** What the exercise asks **
Restrict the output to the lines below starting at the one that contains "green bowling pin: 0 -> 2" and ending at the one that contains "white house: 0 -> 2", and restate them word for word, both ends included.

** Task data **
★ ★ ★ ★ ★
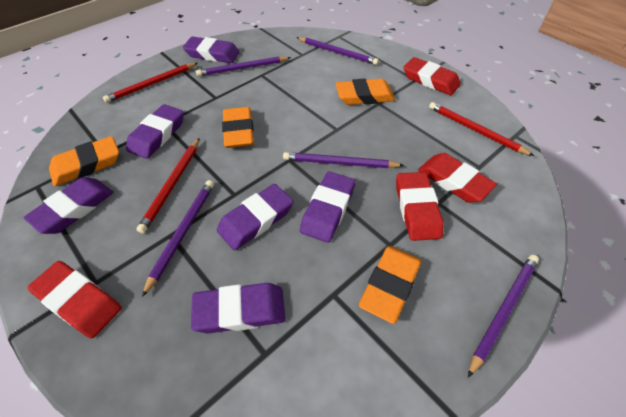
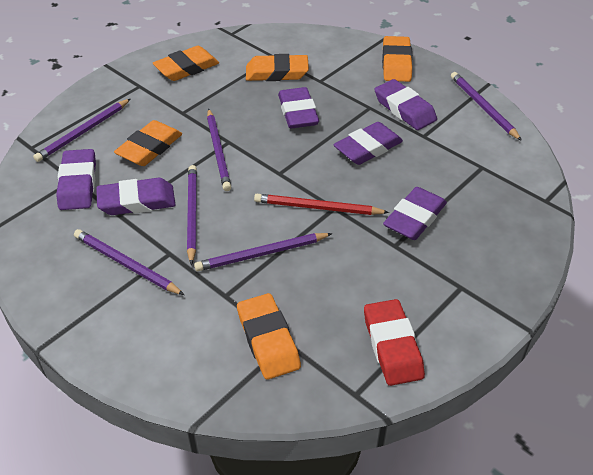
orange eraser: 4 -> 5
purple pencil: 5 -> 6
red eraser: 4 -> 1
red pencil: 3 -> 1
★ ★ ★ ★ ★
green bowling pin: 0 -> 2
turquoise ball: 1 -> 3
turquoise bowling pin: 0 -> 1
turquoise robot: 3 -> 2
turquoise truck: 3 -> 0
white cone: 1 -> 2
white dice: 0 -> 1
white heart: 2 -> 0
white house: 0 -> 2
★ ★ ★ ★ ★
** Your response **
green bowling pin: 0 -> 2
turquoise ball: 1 -> 3
turquoise bowling pin: 0 -> 1
turquoise robot: 3 -> 2
turquoise truck: 3 -> 0
white cone: 1 -> 2
white dice: 0 -> 1
white heart: 2 -> 0
white house: 0 -> 2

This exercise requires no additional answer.